Records contained in a dataset

****

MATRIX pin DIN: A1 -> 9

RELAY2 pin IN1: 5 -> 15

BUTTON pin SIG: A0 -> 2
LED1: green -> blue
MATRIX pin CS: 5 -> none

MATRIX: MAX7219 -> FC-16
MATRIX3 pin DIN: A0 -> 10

****

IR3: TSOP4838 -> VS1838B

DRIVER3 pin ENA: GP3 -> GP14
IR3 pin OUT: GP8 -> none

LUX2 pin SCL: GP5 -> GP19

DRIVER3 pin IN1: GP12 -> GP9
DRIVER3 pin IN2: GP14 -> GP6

****

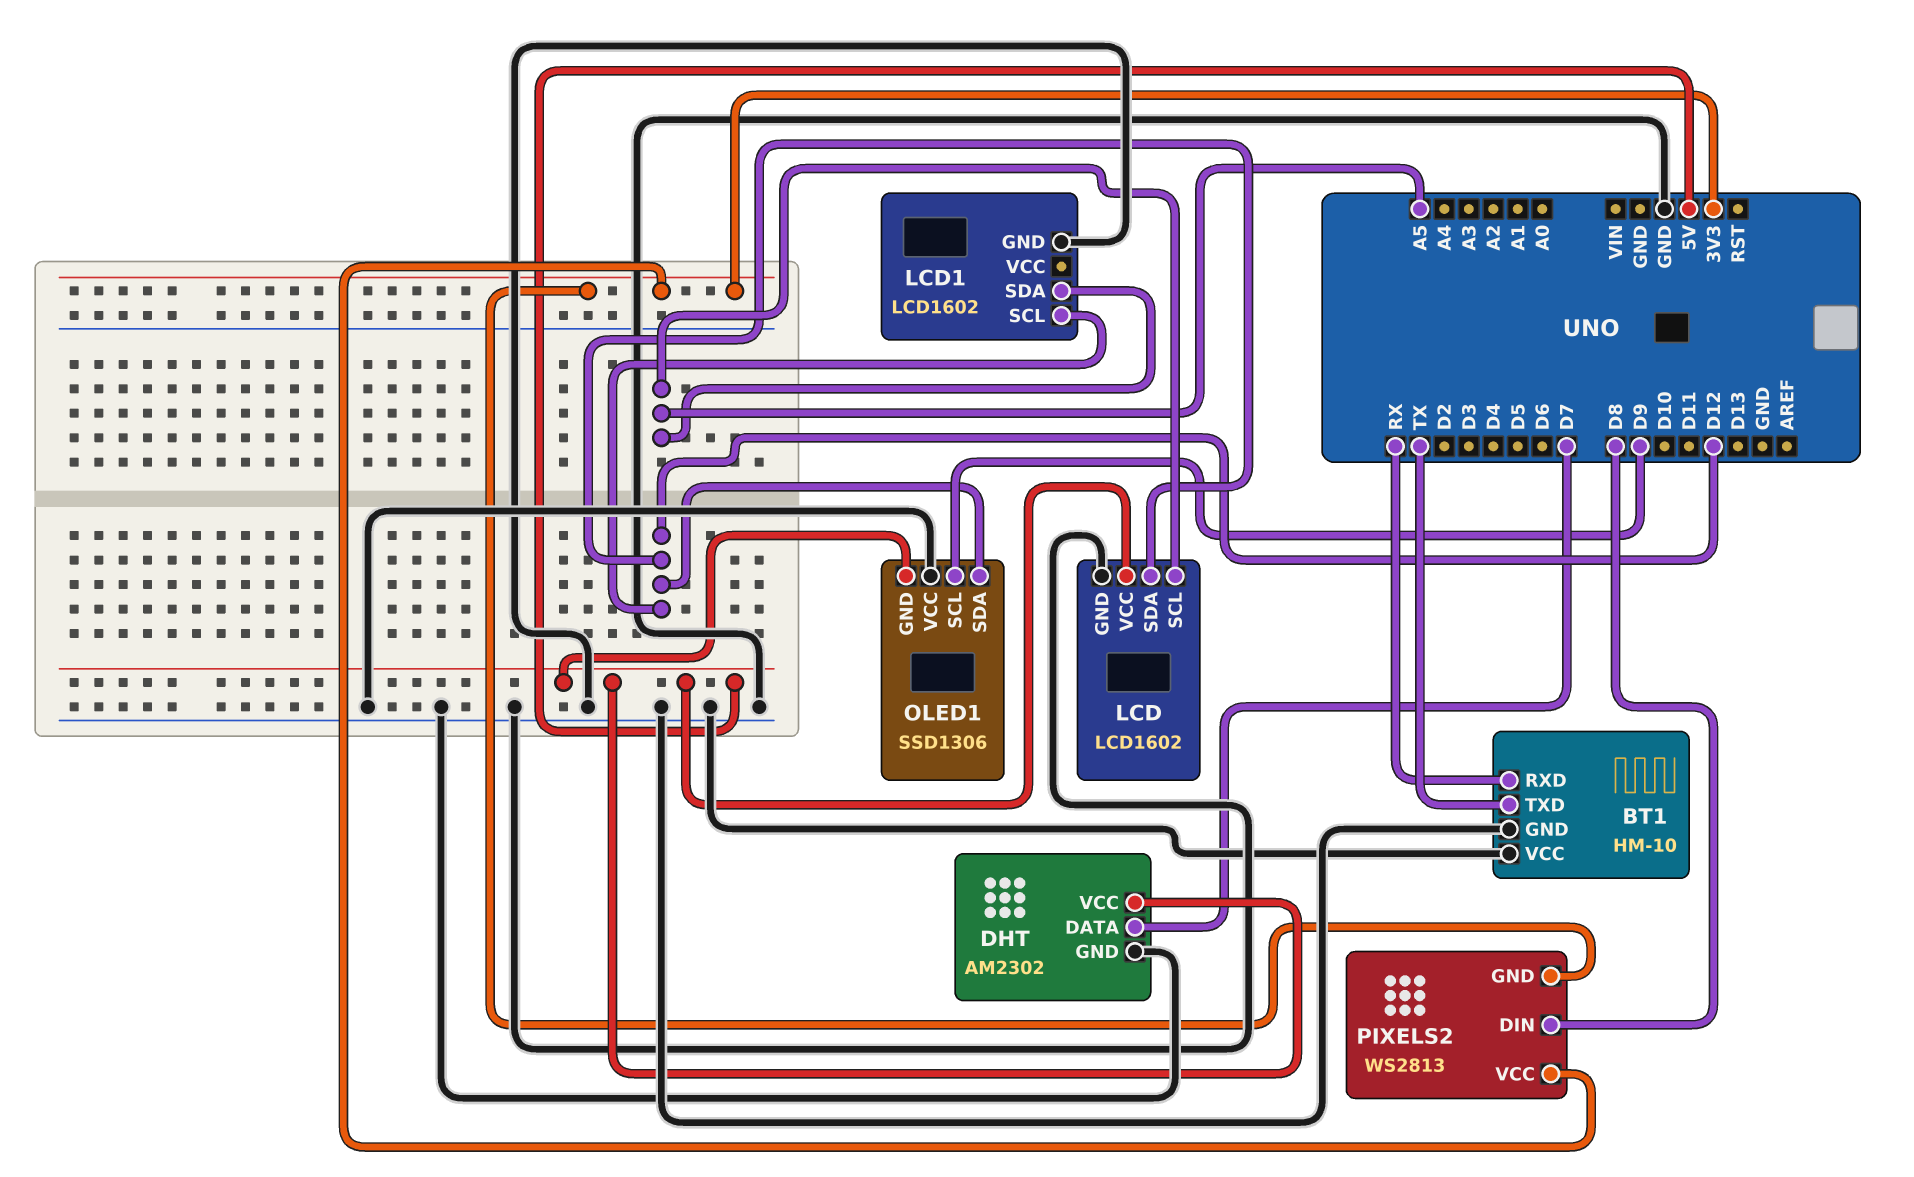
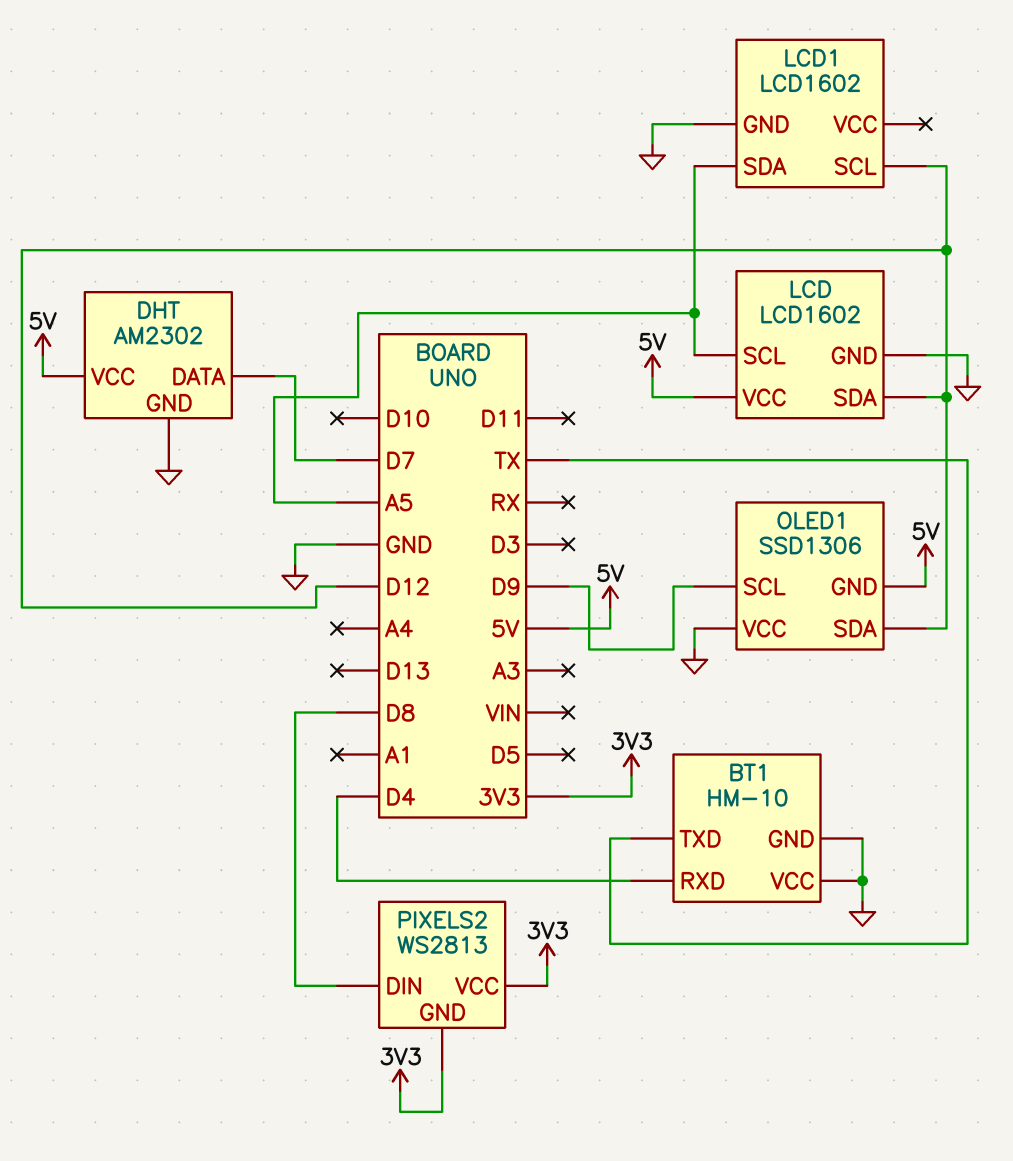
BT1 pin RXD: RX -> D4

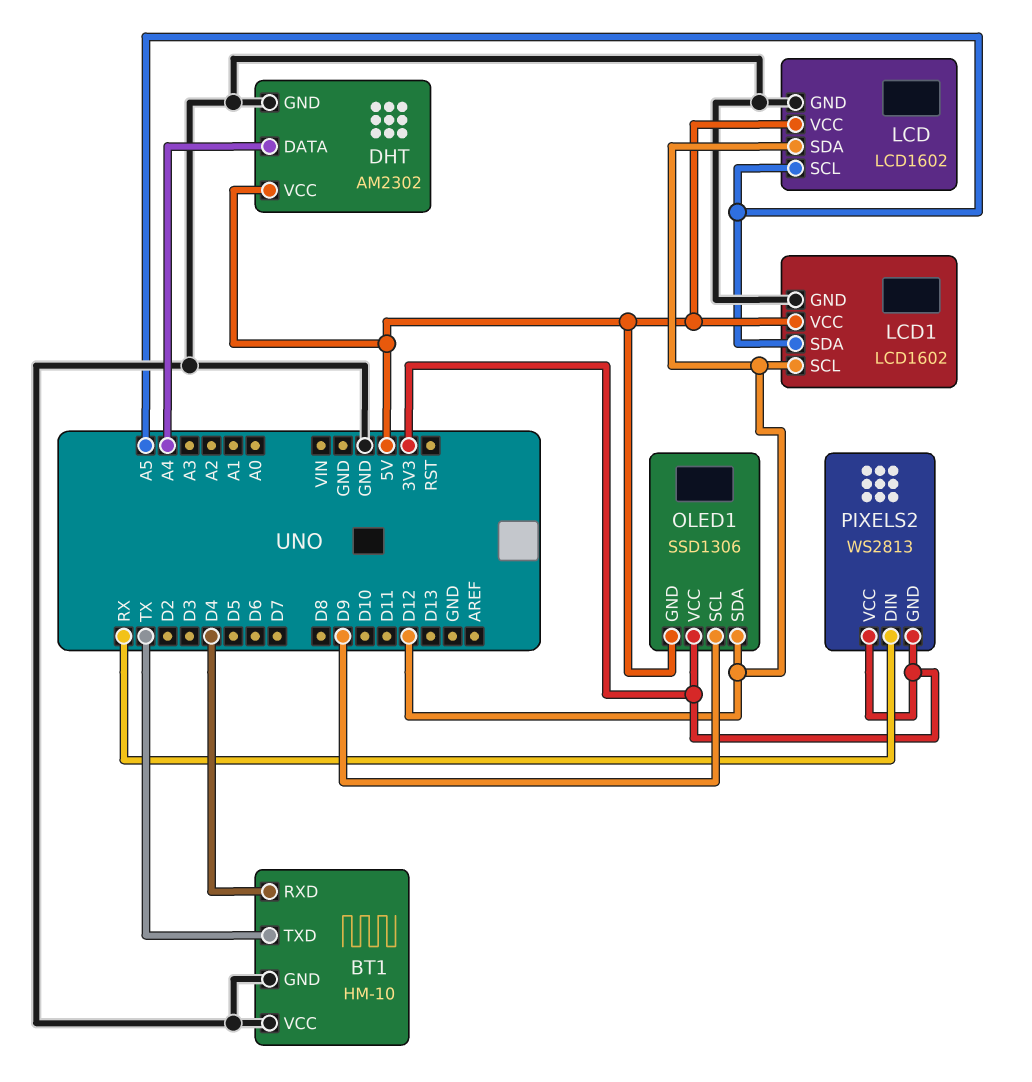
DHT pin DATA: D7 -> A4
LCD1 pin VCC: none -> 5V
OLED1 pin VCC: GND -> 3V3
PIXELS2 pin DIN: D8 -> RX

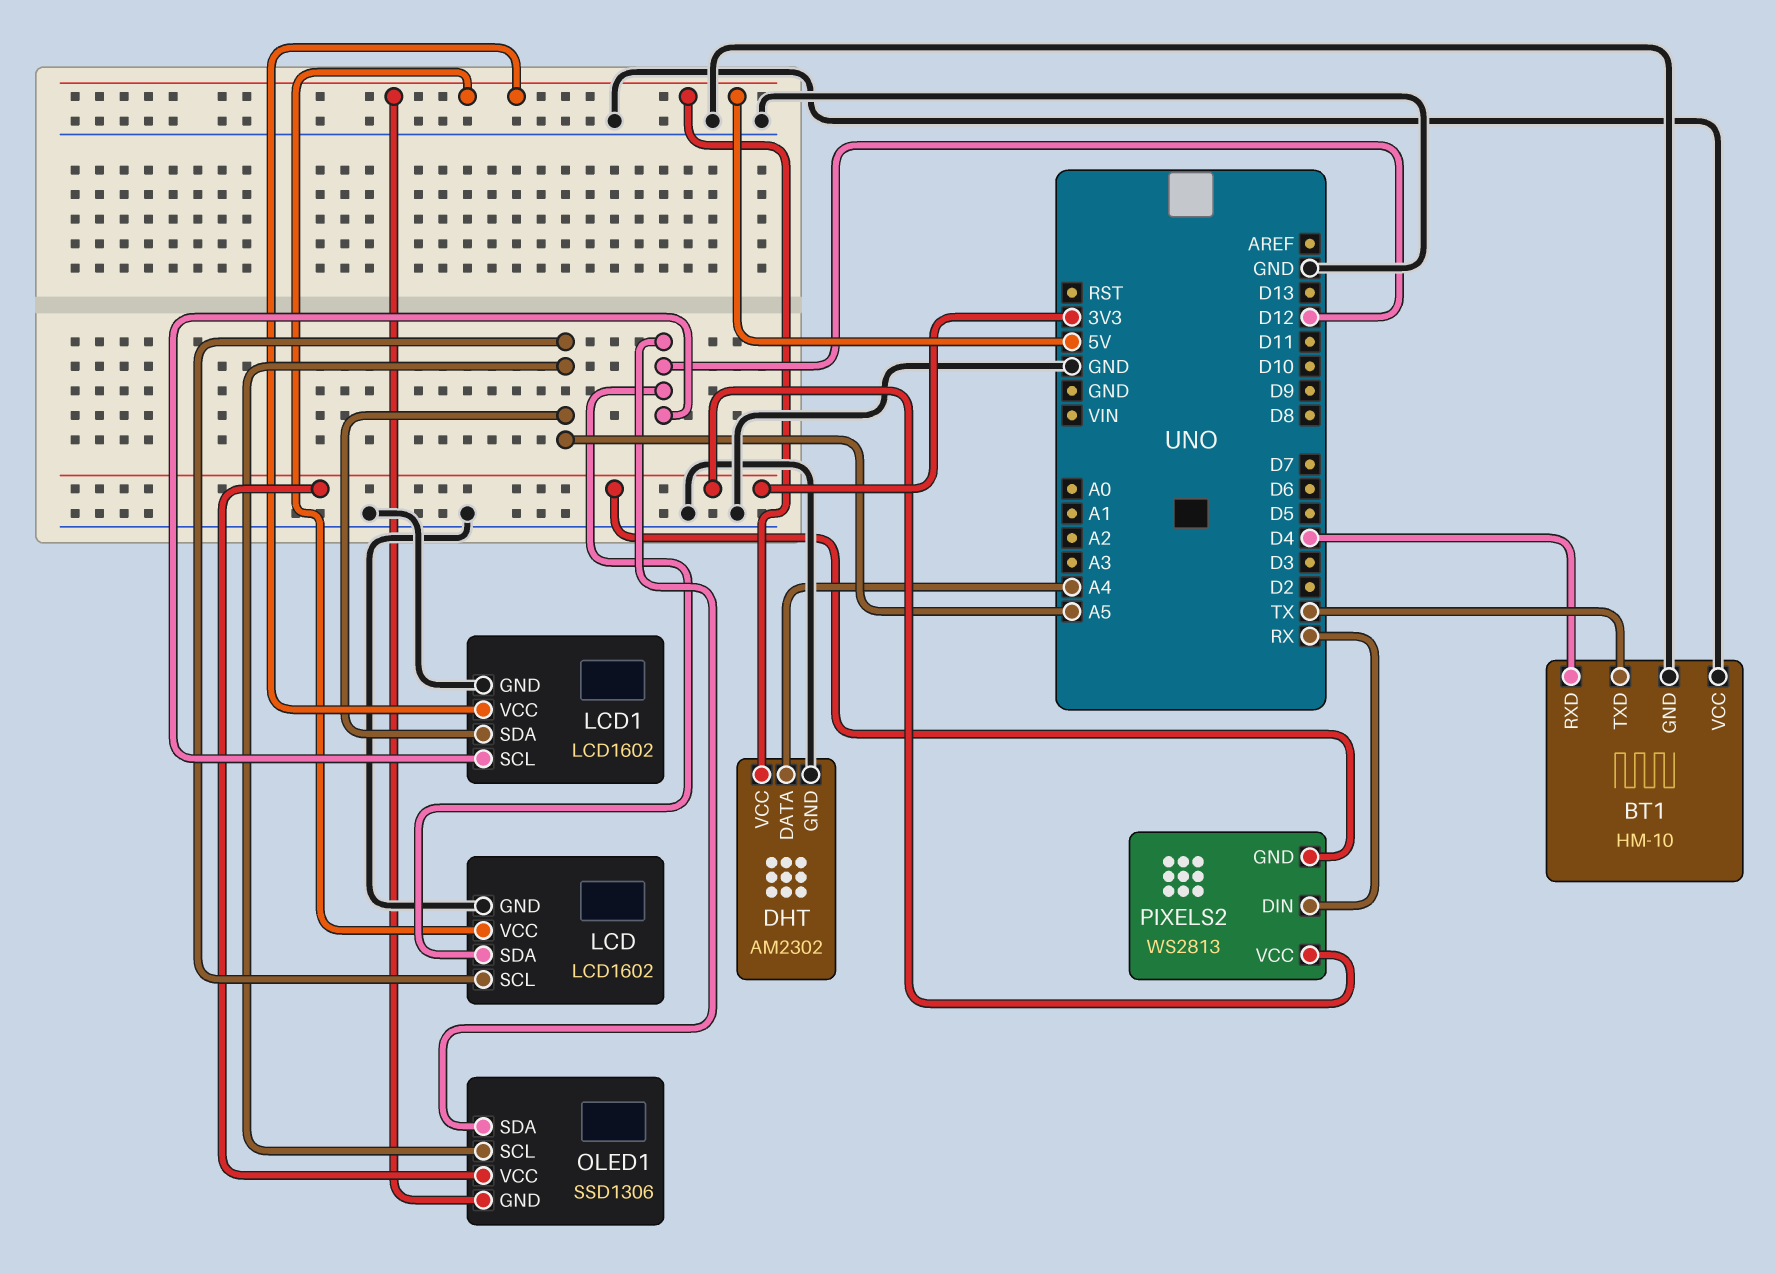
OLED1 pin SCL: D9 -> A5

****

In the entries above, find the line holding "RELAY2 pin IN1: 5 -> 15" and the line holding "MATRIX3 pin DIN: A0 -> 10", then retype exactly those two lines and every line between them, and nothing else.

RELAY2 pin IN1: 5 -> 15

BUTTON pin SIG: A0 -> 2
LED1: green -> blue
MATRIX pin CS: 5 -> none

MATRIX: MAX7219 -> FC-16
MATRIX3 pin DIN: A0 -> 10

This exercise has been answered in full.